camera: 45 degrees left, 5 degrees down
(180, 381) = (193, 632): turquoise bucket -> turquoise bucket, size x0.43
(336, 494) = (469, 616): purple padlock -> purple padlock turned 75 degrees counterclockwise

══════════════════════════════

Aim of the task →
Your task is to reproduce exactly the lines that begin at the line containing "(180, 381) = (193, 632): turquoise" and end at the final line of the data above.

Answer for this exercise →
(180, 381) = (193, 632): turquoise bucket -> turquoise bucket, size x0.43
(336, 494) = (469, 616): purple padlock -> purple padlock turned 75 degrees counterclockwise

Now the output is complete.